YOUR INSTRUCTIONS: Copy the data precisely, character for character, and leave out every picture.

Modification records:
>>>

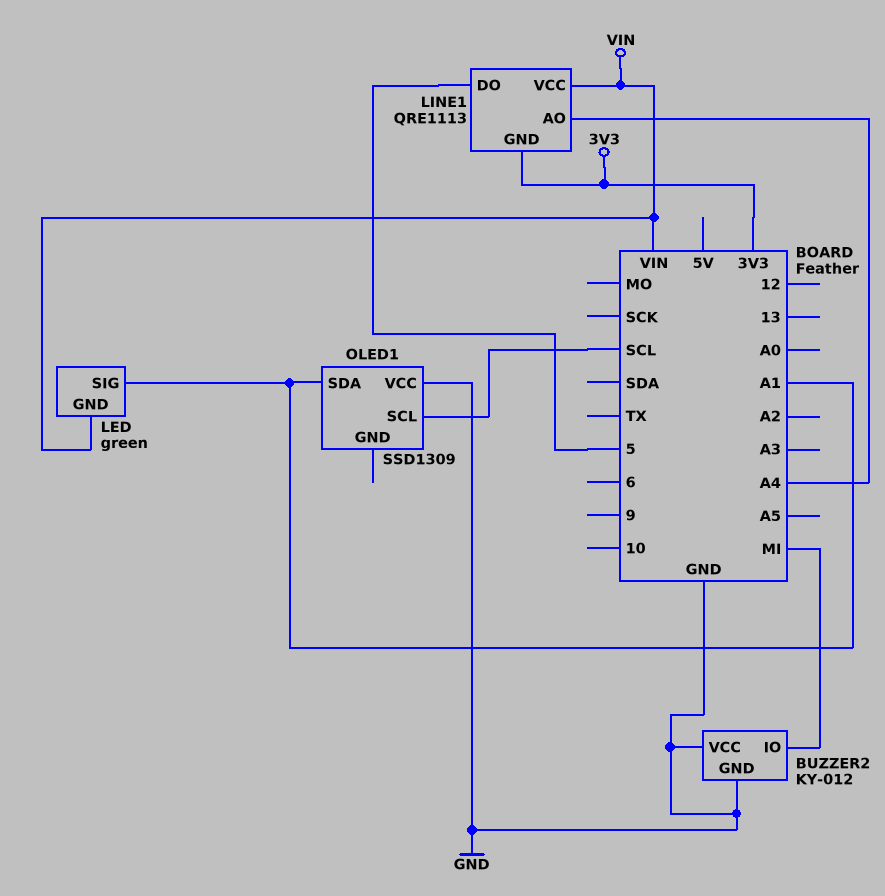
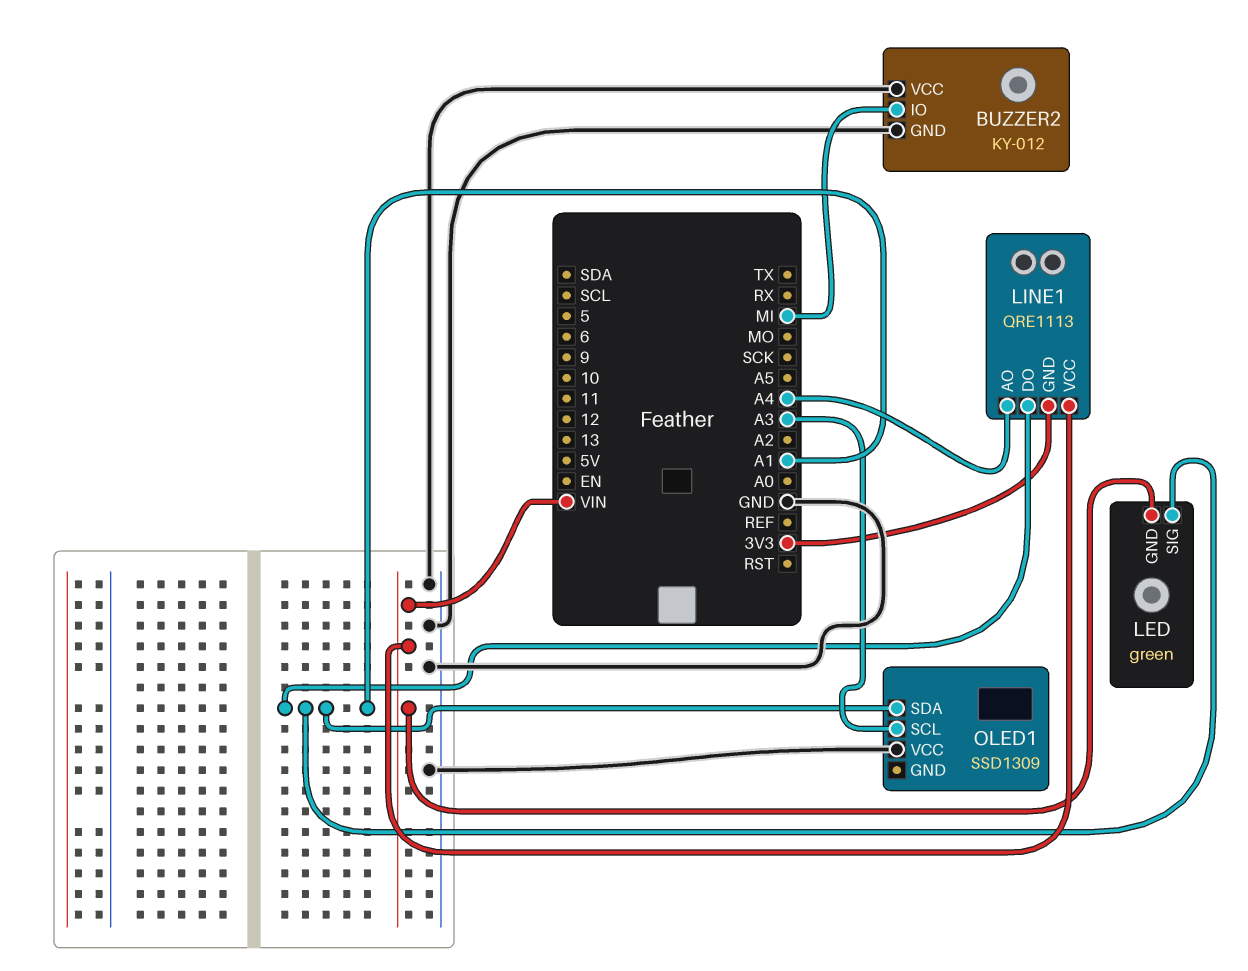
LINE1 pin DO: 5 -> A1
OLED1 pin SCL: SCL -> A3

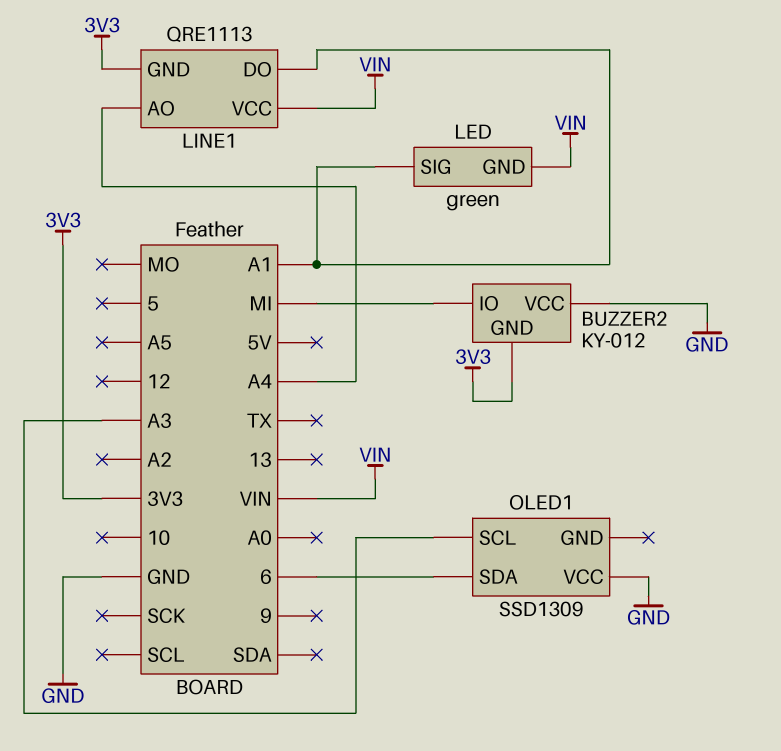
BUZZER2 pin GND: GND -> 3V3
OLED1 pin SDA: A1 -> 6

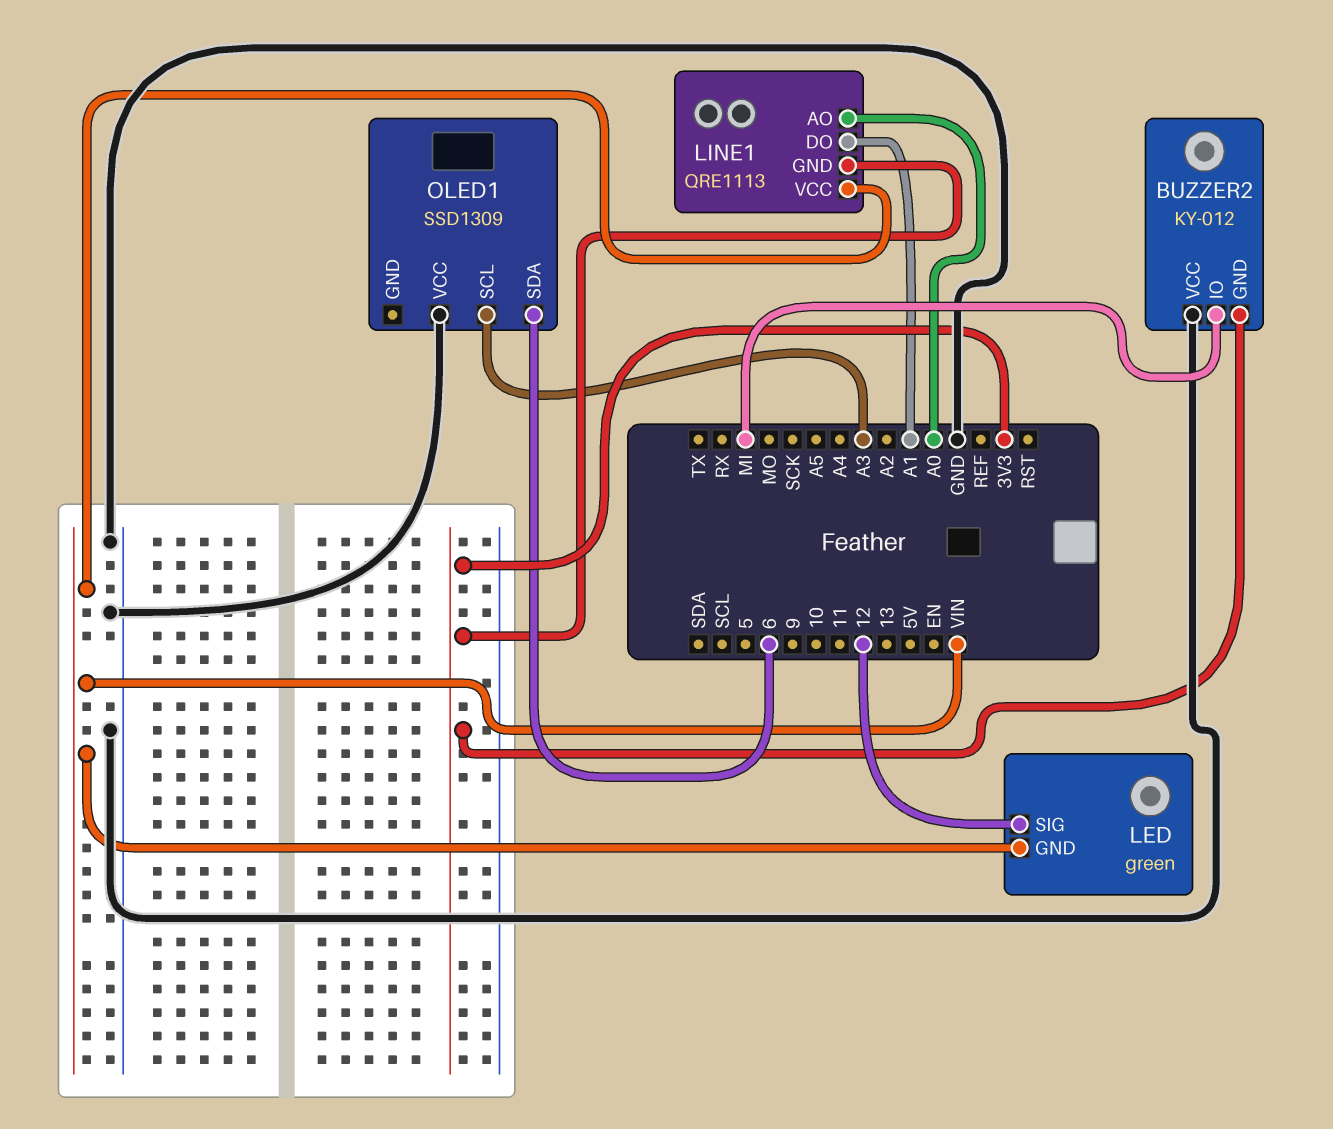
LED pin SIG: A1 -> 12
LINE1 pin AO: A4 -> A0

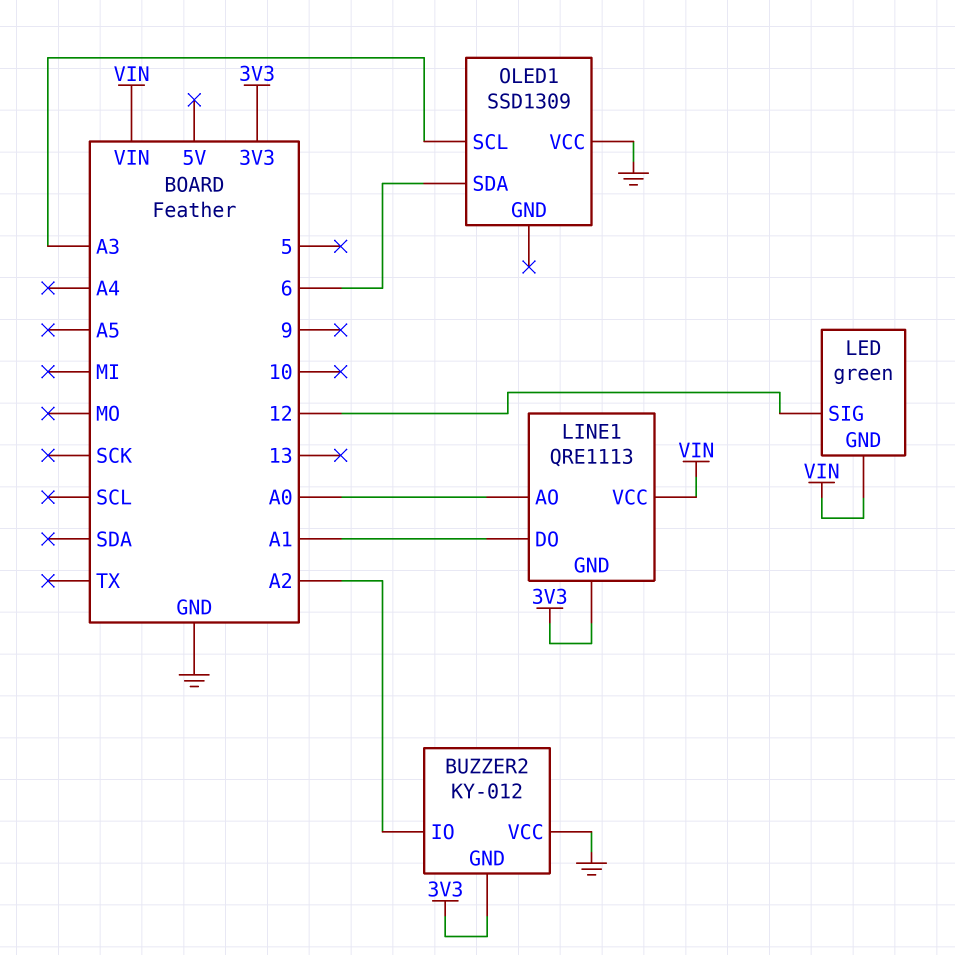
BUZZER2 pin IO: MI -> A2

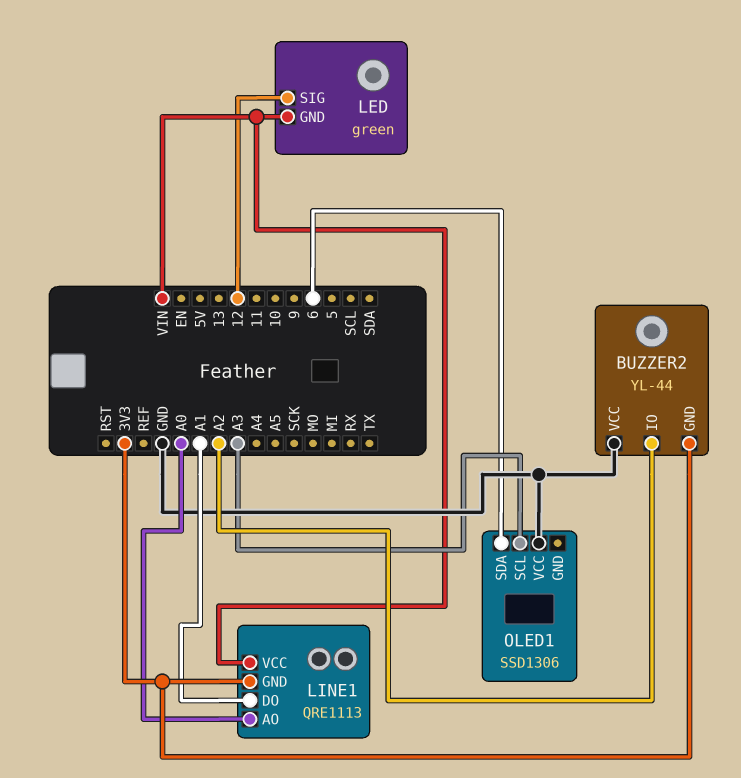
BUZZER2: KY-012 -> YL-44
OLED1: SSD1309 -> SSD1306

<<<

WORKED SOLUTION:
LINE1 pin DO: 5 -> A1
OLED1 pin SCL: SCL -> A3

BUZZER2 pin GND: GND -> 3V3
OLED1 pin SDA: A1 -> 6

LED pin SIG: A1 -> 12
LINE1 pin AO: A4 -> A0

BUZZER2 pin IO: MI -> A2

BUZZER2: KY-012 -> YL-44
OLED1: SSD1309 -> SSD1306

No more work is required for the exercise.